**** Exercise data
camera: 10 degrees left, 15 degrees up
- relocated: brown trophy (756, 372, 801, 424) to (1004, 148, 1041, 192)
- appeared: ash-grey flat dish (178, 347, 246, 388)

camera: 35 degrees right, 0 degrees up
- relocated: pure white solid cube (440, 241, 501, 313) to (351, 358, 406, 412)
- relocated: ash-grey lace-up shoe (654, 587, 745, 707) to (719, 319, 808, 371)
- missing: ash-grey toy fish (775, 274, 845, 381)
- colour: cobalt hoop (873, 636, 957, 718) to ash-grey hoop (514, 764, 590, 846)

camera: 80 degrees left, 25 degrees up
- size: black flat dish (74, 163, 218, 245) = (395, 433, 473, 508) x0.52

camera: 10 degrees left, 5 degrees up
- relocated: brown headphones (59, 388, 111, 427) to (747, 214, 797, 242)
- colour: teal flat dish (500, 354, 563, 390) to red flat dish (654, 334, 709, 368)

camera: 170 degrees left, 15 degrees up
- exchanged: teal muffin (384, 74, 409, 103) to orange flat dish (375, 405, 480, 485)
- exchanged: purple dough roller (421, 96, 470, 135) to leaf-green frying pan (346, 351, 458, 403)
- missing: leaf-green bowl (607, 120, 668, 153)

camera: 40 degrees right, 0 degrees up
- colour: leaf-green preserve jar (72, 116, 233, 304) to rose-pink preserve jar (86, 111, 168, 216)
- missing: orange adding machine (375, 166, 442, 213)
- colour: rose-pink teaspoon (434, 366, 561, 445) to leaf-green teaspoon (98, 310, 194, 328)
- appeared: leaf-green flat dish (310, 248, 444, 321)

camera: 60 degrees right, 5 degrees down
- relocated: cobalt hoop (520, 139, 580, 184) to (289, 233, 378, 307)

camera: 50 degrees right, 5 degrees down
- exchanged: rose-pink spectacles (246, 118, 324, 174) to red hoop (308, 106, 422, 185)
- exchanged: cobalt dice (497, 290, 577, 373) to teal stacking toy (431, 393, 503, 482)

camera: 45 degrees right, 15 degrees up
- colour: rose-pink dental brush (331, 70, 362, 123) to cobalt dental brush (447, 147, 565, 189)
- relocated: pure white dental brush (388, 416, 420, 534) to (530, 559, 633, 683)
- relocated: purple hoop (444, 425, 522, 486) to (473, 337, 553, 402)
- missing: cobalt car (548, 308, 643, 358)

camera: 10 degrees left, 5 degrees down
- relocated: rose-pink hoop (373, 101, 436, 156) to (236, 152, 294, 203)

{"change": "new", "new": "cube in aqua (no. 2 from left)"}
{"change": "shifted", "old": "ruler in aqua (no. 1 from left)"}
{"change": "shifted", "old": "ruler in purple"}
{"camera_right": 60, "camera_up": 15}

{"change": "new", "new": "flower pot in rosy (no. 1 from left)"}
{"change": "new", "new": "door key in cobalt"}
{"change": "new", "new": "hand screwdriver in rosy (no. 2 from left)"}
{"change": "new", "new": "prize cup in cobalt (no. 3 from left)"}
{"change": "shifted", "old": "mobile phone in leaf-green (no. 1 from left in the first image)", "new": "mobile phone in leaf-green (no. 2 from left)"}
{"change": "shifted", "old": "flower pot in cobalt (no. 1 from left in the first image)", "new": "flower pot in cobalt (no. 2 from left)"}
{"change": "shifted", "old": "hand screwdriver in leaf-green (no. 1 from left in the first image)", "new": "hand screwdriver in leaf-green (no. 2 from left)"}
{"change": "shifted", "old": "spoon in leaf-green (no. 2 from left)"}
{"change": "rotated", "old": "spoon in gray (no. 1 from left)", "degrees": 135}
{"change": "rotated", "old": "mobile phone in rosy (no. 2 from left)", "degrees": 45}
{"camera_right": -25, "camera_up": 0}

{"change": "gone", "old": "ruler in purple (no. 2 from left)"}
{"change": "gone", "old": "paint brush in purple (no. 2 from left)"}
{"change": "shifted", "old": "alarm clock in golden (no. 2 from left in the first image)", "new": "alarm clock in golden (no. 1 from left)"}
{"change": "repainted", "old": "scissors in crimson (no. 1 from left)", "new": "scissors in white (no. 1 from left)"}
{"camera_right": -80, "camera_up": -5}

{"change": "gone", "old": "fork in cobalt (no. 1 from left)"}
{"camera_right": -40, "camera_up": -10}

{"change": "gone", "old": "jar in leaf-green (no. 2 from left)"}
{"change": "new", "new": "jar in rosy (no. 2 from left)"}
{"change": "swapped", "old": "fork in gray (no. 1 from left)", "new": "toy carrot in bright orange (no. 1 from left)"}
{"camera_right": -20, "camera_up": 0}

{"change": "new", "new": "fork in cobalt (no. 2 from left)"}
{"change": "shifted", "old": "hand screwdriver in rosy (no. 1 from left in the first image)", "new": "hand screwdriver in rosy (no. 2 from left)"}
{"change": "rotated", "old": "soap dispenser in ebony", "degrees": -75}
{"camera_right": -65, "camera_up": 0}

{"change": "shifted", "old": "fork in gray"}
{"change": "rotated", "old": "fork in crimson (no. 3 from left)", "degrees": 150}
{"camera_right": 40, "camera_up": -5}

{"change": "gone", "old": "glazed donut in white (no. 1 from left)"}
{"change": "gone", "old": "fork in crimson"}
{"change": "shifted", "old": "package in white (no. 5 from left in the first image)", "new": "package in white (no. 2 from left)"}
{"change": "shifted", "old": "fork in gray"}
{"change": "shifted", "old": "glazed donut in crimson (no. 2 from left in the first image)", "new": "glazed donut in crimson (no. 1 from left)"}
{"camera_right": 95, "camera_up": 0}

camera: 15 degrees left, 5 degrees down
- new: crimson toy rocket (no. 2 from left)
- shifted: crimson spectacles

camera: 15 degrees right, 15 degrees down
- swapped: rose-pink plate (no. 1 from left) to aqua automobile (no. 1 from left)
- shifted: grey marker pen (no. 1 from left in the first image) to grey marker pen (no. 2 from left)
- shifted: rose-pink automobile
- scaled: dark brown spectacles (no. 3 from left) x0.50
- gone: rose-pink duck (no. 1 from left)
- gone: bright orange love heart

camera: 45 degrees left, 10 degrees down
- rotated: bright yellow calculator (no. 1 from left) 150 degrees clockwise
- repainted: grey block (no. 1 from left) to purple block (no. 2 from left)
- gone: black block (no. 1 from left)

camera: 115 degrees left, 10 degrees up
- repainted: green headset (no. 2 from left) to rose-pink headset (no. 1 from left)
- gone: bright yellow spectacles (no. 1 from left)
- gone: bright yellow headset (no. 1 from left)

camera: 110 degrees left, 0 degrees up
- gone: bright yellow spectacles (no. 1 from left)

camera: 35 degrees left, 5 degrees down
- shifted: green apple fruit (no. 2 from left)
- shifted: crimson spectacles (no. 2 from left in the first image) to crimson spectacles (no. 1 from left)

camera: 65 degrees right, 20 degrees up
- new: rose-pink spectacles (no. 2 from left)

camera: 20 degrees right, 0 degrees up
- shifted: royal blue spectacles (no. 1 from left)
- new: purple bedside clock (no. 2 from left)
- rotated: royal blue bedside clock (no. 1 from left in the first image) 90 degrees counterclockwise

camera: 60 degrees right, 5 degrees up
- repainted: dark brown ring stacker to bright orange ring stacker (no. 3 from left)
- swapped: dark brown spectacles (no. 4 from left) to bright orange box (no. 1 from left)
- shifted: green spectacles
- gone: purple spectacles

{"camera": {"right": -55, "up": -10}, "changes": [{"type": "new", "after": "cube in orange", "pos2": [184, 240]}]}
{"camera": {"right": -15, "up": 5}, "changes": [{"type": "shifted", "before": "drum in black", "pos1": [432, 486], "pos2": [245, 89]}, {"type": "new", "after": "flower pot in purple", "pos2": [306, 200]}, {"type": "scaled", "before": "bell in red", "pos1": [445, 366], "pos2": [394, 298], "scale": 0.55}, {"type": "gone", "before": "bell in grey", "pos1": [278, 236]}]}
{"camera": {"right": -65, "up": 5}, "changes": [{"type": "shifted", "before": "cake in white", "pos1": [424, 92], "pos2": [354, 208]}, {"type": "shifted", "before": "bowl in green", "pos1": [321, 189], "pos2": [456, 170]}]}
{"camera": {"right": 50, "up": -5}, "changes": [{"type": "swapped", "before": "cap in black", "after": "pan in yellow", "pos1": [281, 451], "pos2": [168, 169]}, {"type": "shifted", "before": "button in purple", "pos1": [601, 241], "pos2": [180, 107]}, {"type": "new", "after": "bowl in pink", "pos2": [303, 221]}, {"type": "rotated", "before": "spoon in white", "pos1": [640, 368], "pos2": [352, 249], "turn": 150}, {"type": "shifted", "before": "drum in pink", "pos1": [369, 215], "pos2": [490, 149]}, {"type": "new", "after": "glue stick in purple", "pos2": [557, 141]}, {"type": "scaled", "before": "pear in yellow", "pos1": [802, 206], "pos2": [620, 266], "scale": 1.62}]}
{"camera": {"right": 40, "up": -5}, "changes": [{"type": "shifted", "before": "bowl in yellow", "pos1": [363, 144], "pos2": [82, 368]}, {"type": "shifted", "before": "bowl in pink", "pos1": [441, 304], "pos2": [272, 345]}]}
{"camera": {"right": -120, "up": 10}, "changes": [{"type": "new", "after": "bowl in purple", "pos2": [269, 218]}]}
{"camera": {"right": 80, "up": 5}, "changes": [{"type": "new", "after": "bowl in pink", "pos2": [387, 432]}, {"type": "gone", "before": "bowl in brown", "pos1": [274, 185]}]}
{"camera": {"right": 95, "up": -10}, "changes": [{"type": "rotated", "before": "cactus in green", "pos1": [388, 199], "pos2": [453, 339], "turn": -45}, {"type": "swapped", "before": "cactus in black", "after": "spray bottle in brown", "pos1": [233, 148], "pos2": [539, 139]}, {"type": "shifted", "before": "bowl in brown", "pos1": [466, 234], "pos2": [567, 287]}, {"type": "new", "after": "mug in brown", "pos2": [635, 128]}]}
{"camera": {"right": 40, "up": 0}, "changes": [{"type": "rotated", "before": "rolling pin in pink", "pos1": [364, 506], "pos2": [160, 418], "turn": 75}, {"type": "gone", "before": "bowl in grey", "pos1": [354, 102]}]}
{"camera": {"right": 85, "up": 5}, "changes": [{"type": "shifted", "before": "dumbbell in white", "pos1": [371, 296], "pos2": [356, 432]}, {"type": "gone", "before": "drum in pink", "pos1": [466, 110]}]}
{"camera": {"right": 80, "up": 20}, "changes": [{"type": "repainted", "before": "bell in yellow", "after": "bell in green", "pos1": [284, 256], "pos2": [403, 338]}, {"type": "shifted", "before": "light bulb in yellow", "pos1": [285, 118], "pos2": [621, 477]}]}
********
Your assignment
Transcribe the lines above between the line holding "camera: 40 degrees right, 0 degrees up" and the line holding "camera: 60 degrees right, 5 degrees down", inclusive, exactly as they stand and with nothing added.

Response below
camera: 40 degrees right, 0 degrees up
- colour: leaf-green preserve jar (72, 116, 233, 304) to rose-pink preserve jar (86, 111, 168, 216)
- missing: orange adding machine (375, 166, 442, 213)
- colour: rose-pink teaspoon (434, 366, 561, 445) to leaf-green teaspoon (98, 310, 194, 328)
- appeared: leaf-green flat dish (310, 248, 444, 321)

camera: 60 degrees right, 5 degrees down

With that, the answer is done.